- _DATA BELOW_

▬▬▬▬▬▬▬▬▬▬

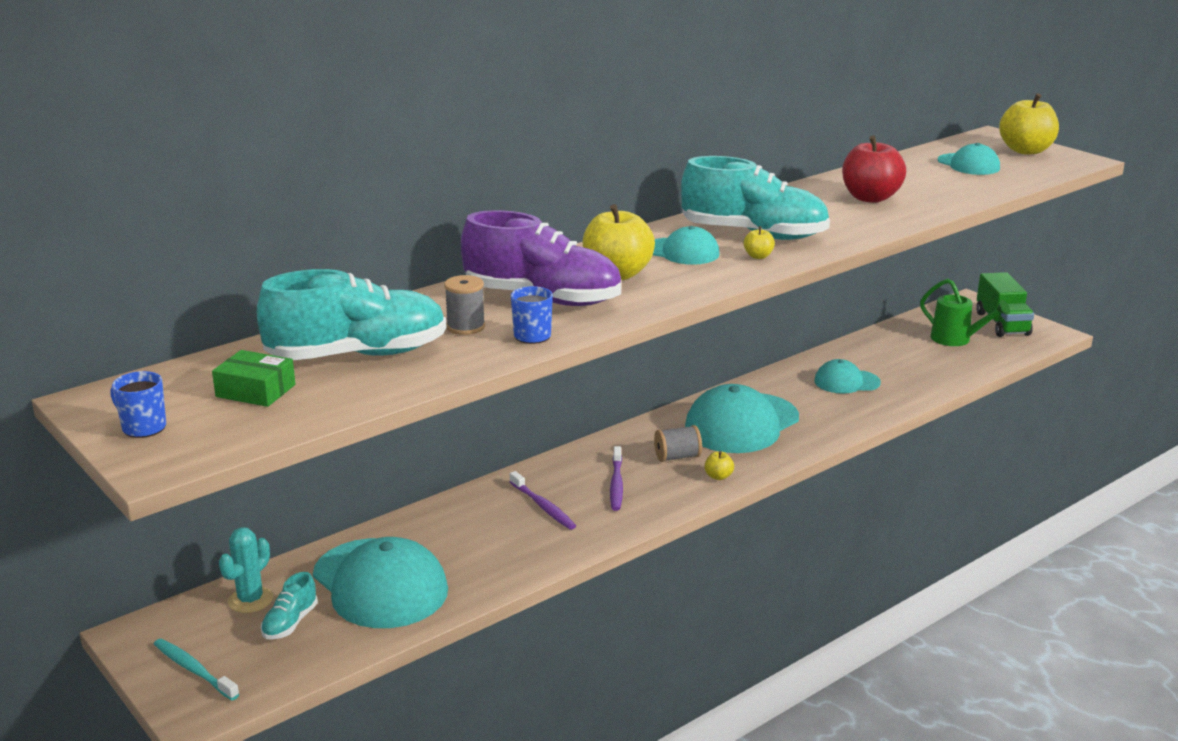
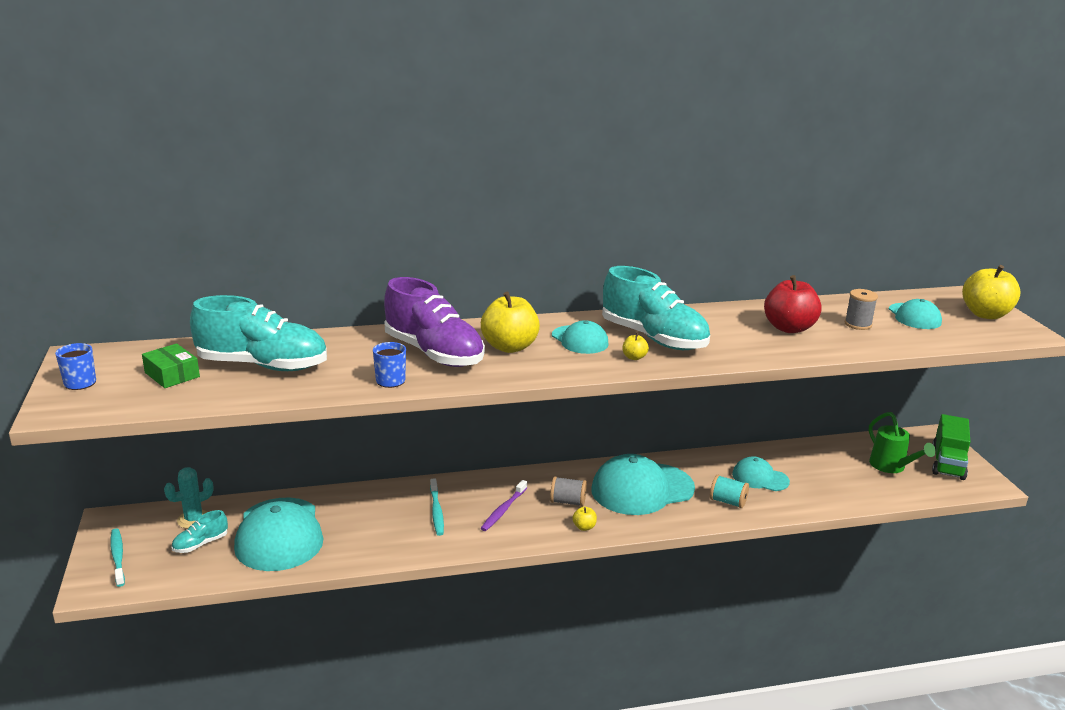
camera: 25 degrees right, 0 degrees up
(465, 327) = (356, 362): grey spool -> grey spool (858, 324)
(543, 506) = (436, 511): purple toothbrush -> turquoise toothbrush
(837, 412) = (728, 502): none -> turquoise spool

▬▬▬▬▬▬▬▬▬▬

- _INSTRUCTIONS TO FOLLOW_
Each line of the data is to be duplicated exactly; pictures stay out of the copy.

- _OUTPUT BELOW_
camera: 25 degrees right, 0 degrees up
(465, 327) = (356, 362): grey spool -> grey spool (858, 324)
(543, 506) = (436, 511): purple toothbrush -> turquoise toothbrush
(837, 412) = (728, 502): none -> turquoise spool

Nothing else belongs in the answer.